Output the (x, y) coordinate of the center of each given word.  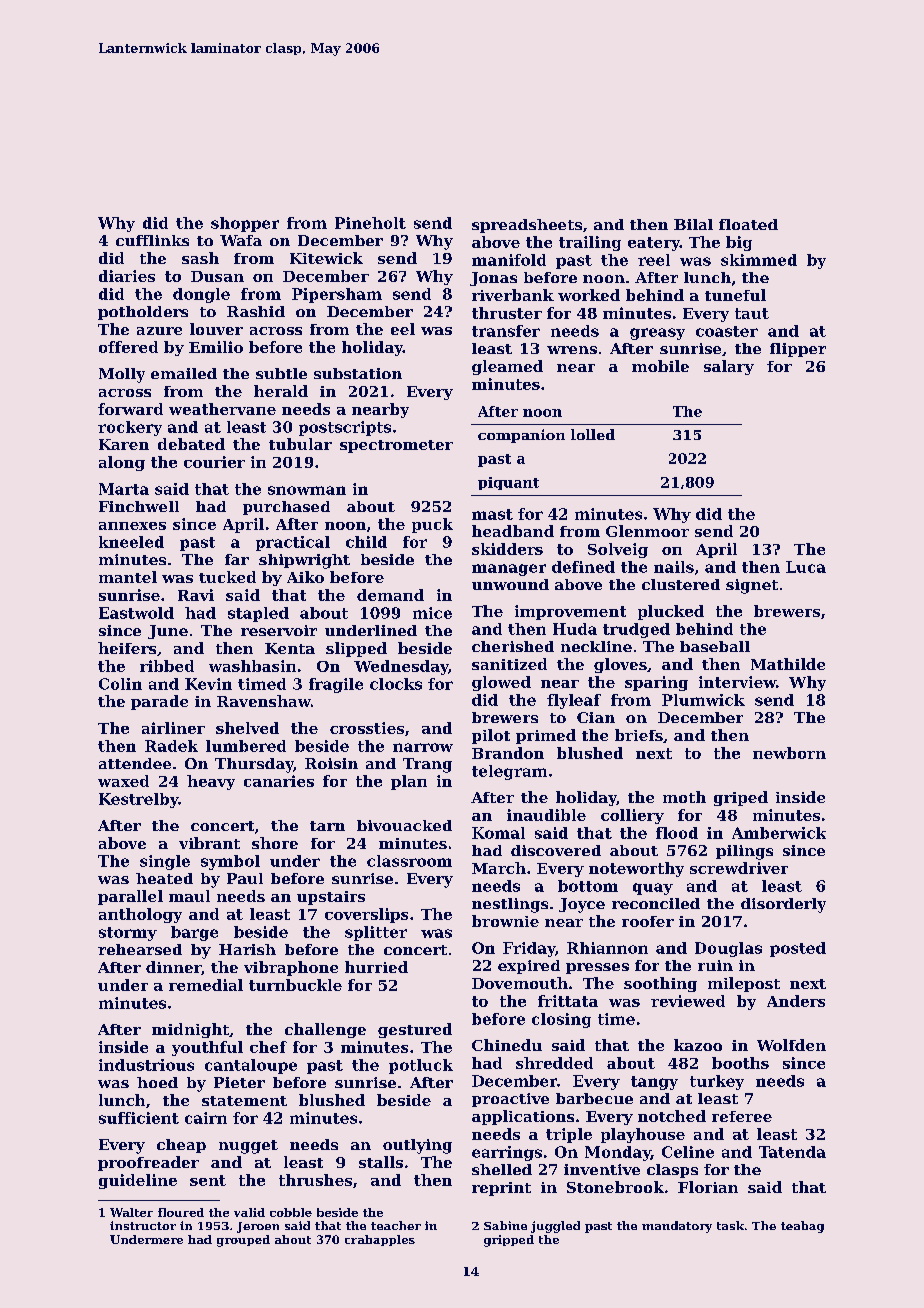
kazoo (698, 1045)
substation (358, 373)
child (366, 542)
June (168, 632)
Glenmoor (647, 531)
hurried (376, 967)
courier (214, 462)
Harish (247, 949)
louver (216, 329)
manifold (509, 260)
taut (752, 313)
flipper (798, 350)
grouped (243, 1241)
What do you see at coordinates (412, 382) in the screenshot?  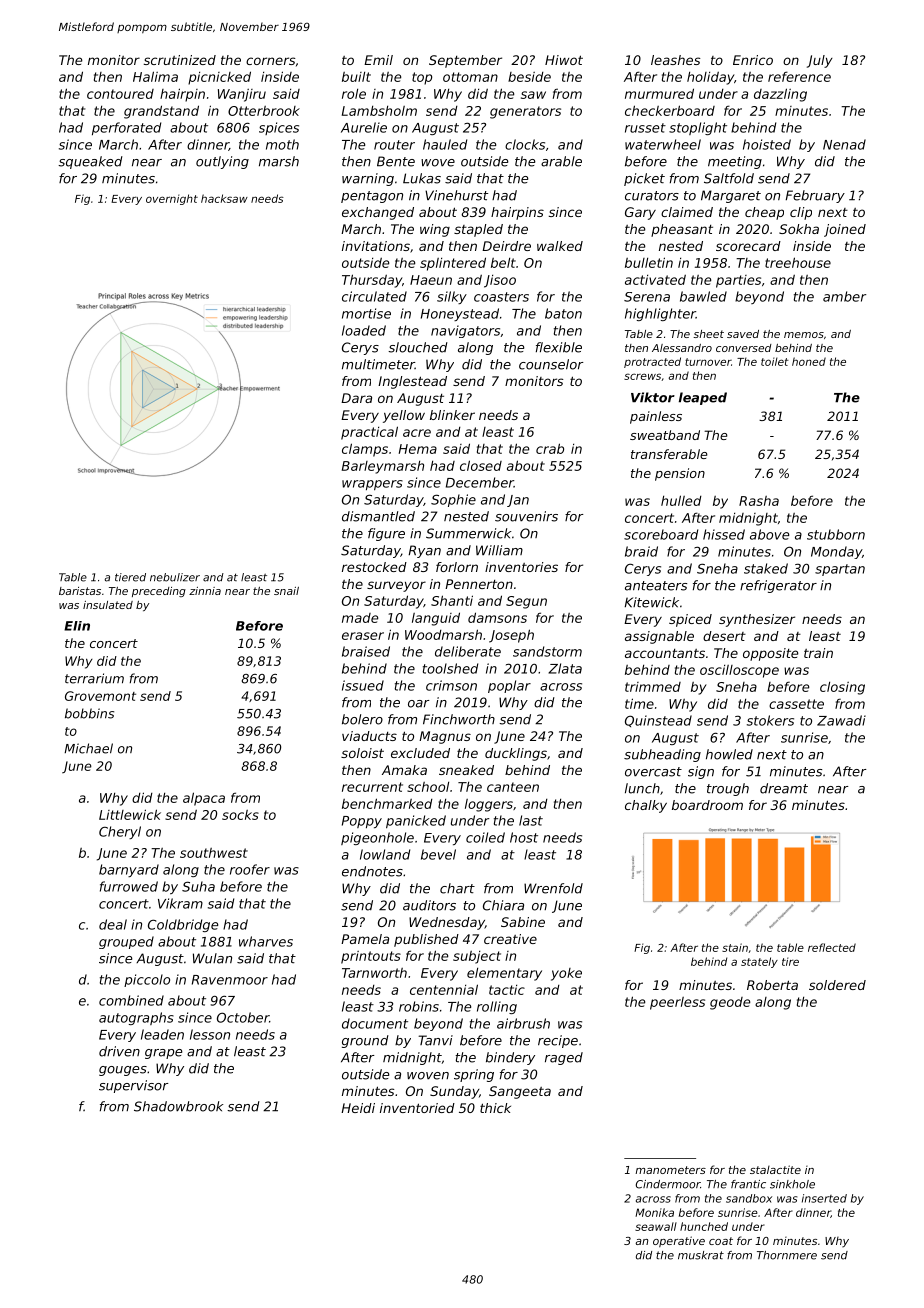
----------
### REQUIREMENTS
Quote all of the records above word for word, leaving the pictures out.

### RESULT
Output the (x, y) coordinate of the center of each given word.  
kazoo (698, 1045)
substation (358, 373)
child (366, 542)
June (168, 632)
Glenmoor (647, 531)
hurried (376, 967)
courier (214, 462)
Harish (247, 949)
louver (216, 329)
manifold (509, 260)
taut (752, 313)
flipper (798, 350)
grouped (243, 1241)
What do you see at coordinates (412, 382) in the screenshot?  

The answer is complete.